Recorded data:
· · ·
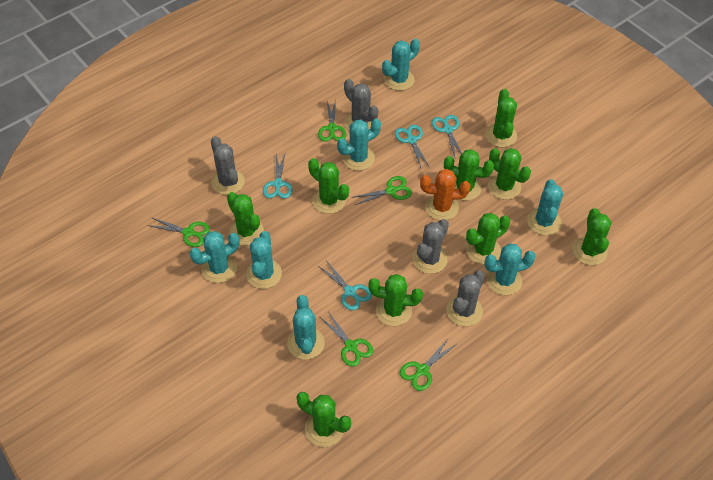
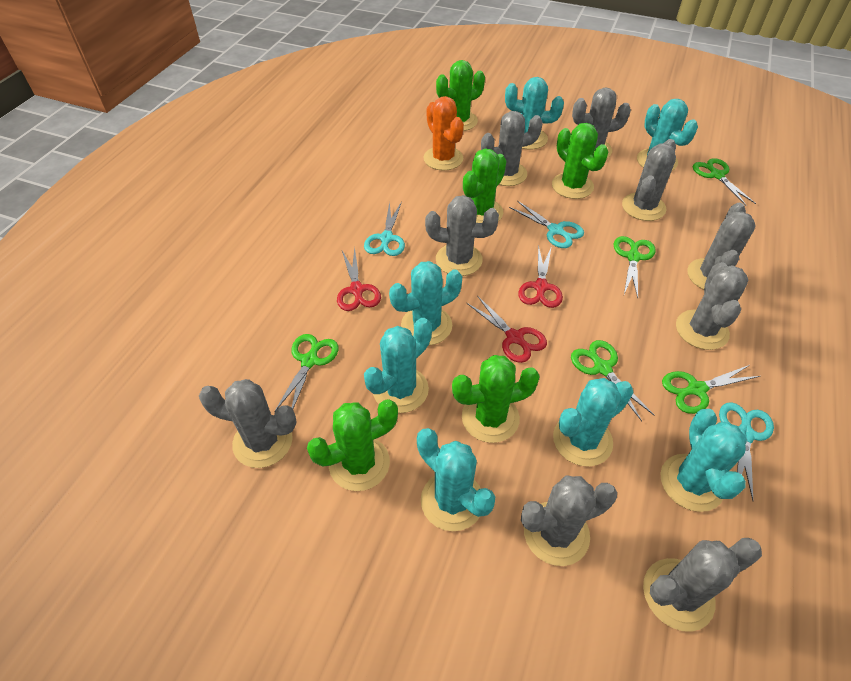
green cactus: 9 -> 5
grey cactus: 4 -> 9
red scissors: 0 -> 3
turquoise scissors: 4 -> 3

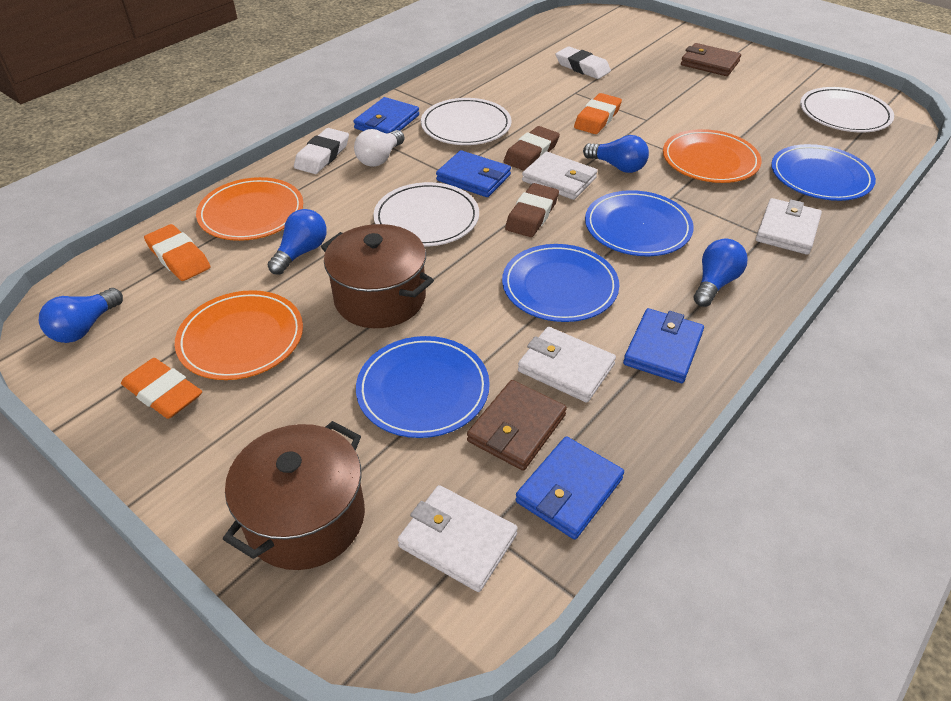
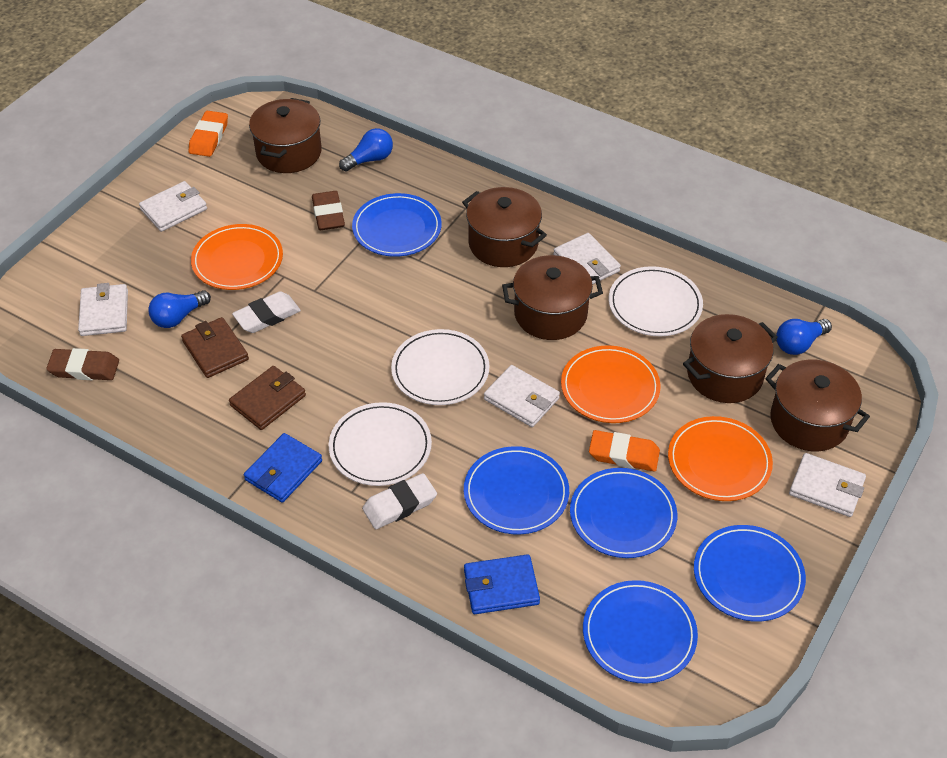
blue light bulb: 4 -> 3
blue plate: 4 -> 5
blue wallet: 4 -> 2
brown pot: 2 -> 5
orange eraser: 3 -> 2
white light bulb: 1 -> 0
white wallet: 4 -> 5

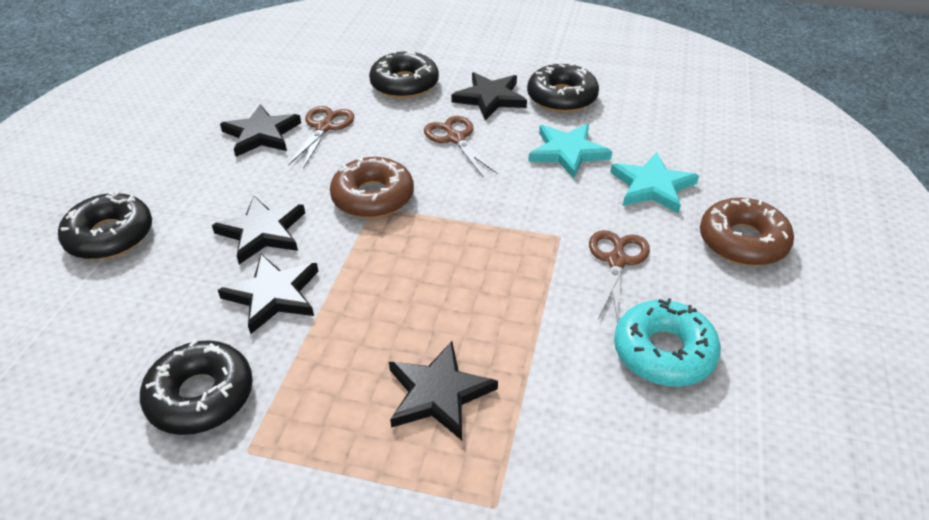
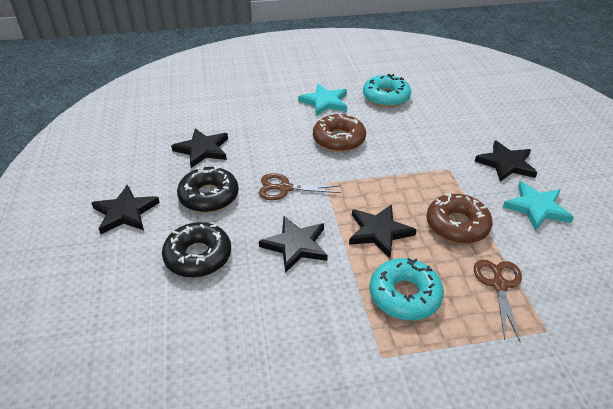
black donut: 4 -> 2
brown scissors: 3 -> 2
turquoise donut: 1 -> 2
· · ·
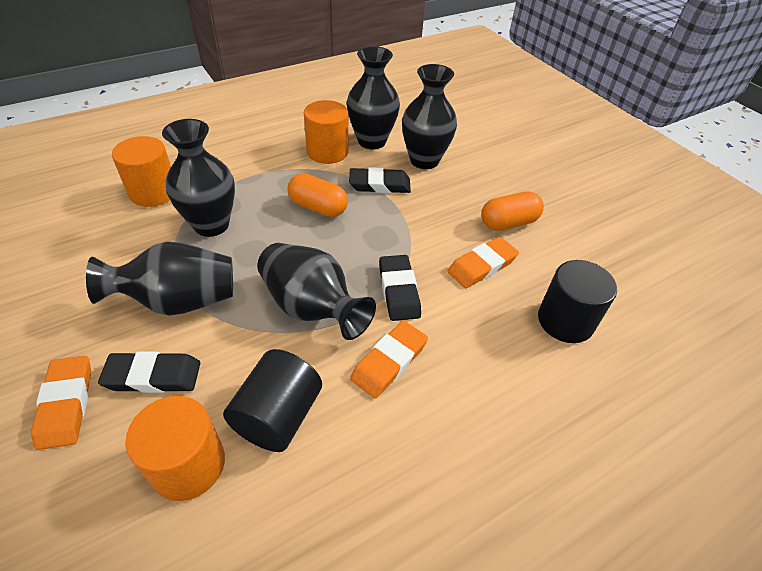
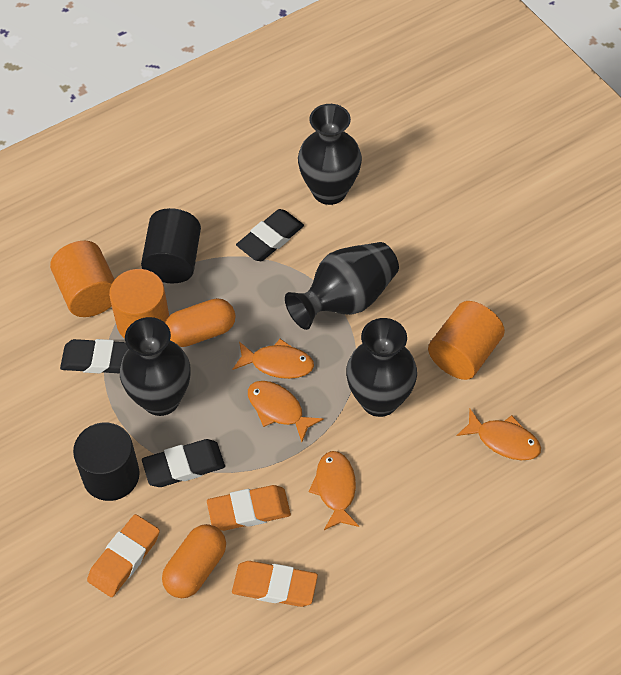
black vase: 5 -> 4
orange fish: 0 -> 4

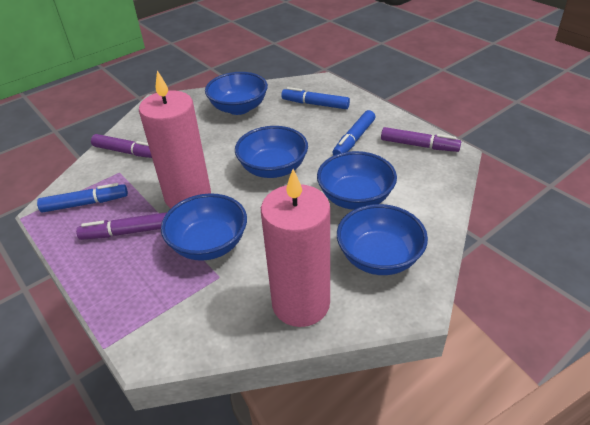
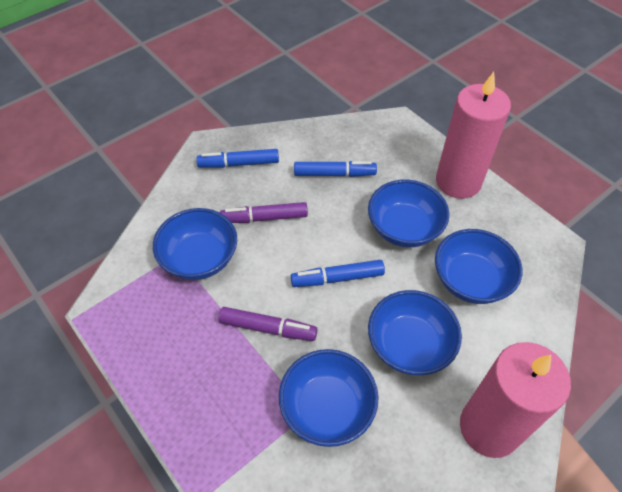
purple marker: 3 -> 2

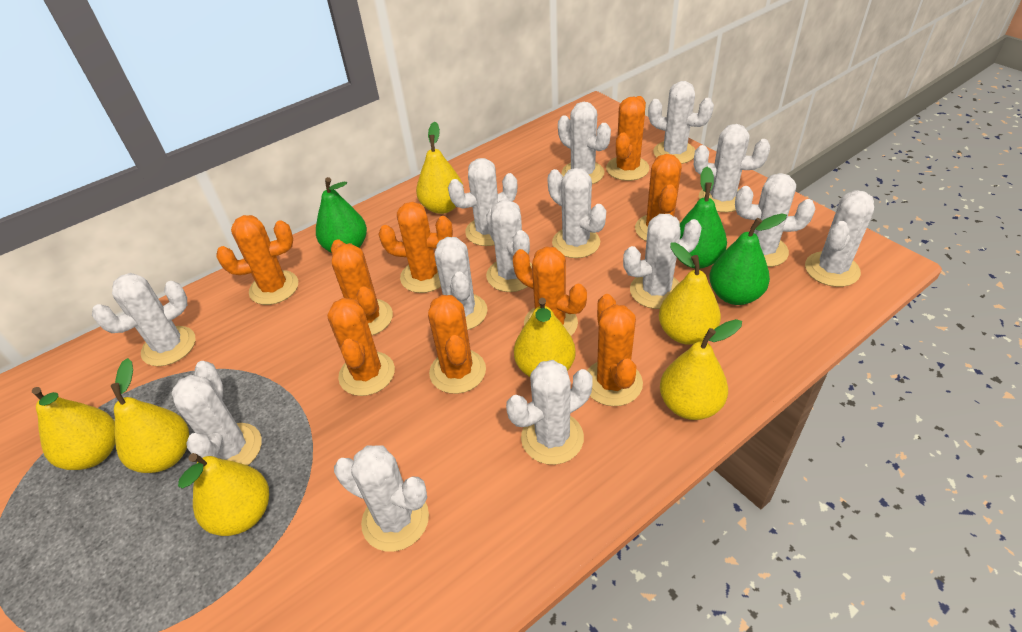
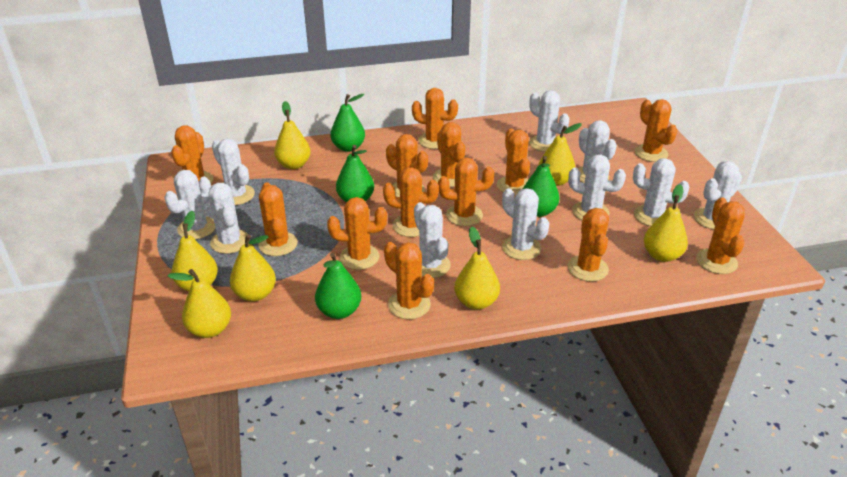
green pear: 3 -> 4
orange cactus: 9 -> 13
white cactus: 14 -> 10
· · ·
• **REQUIRED ACTION**
Using the records above, print exactly the run of lines that starts with the line with "green cactus: 9 -> 5" and goes on through the line with "turquoise donut: 1 -> 2", pictures excluded.

• **WRITTEN REPLY**
green cactus: 9 -> 5
grey cactus: 4 -> 9
red scissors: 0 -> 3
turquoise scissors: 4 -> 3

blue light bulb: 4 -> 3
blue plate: 4 -> 5
blue wallet: 4 -> 2
brown pot: 2 -> 5
orange eraser: 3 -> 2
white light bulb: 1 -> 0
white wallet: 4 -> 5

black donut: 4 -> 2
brown scissors: 3 -> 2
turquoise donut: 1 -> 2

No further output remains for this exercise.